• [Your assignment]: Find the line with "purple cake: 7 -> 6" in the records below. Copy it and every line after it, up to and including the line with "yellow camera: 10 -> 8".
(Data provided)
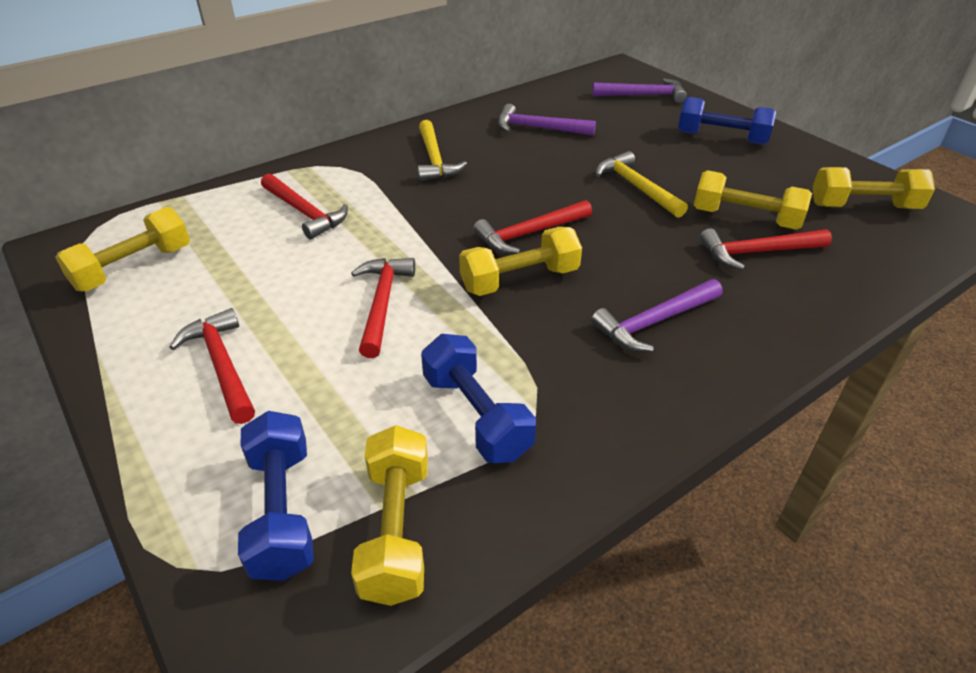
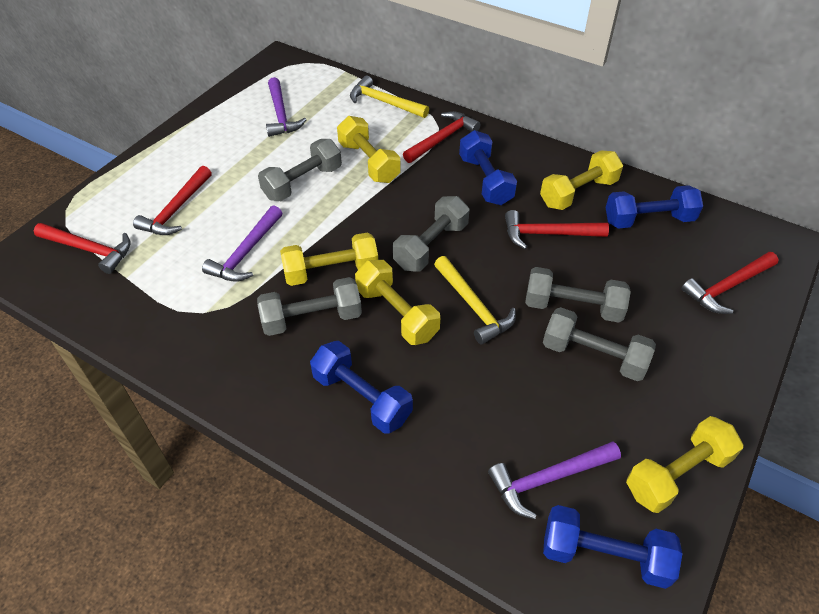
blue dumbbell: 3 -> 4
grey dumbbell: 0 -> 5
(End Data provided)
(Data provided)
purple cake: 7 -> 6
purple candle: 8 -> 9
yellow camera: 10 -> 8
(End Data provided)
• [Written reply]:
purple cake: 7 -> 6
purple candle: 8 -> 9
yellow camera: 10 -> 8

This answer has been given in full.